%%

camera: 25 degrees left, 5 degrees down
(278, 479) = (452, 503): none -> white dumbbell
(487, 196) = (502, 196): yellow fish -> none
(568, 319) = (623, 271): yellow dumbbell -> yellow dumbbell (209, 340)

%%
%%

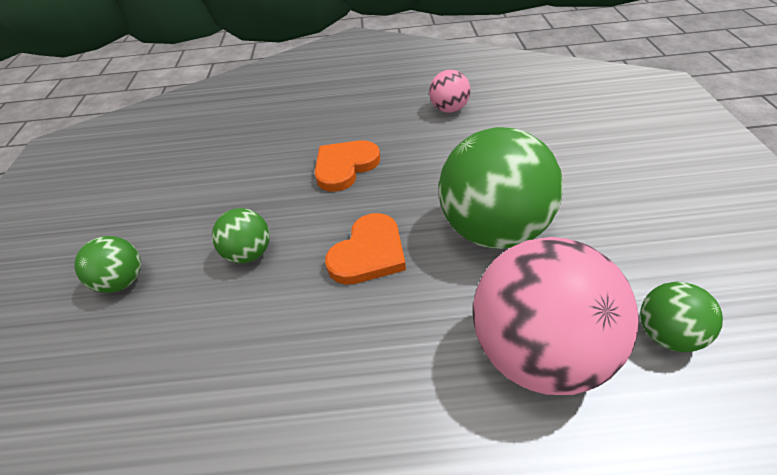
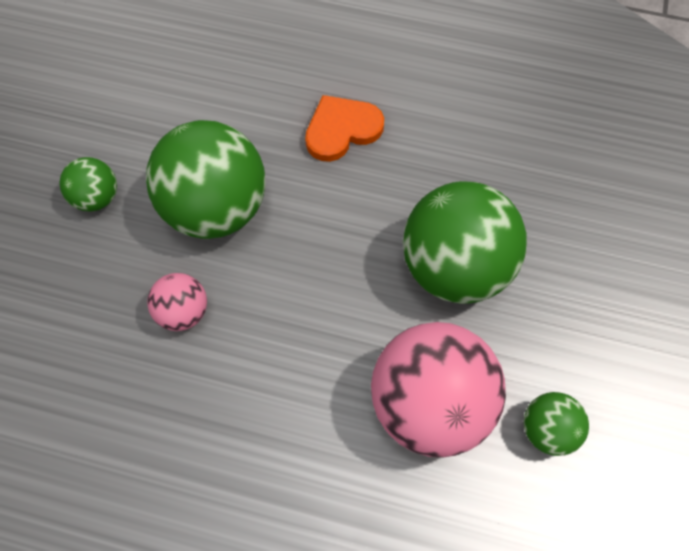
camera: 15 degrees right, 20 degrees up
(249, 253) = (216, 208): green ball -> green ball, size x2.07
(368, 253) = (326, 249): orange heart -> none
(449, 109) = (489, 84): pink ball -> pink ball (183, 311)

%%

GOAL OF THE EXERCISE: Using the data above, reproduce exactly the lines between those holding "(278, 479) = (452, 503): none" and "(568, 319) = (623, 271): yellow", inclusive, and no others.

FINISHED TASK:
(278, 479) = (452, 503): none -> white dumbbell
(487, 196) = (502, 196): yellow fish -> none
(568, 319) = (623, 271): yellow dumbbell -> yellow dumbbell (209, 340)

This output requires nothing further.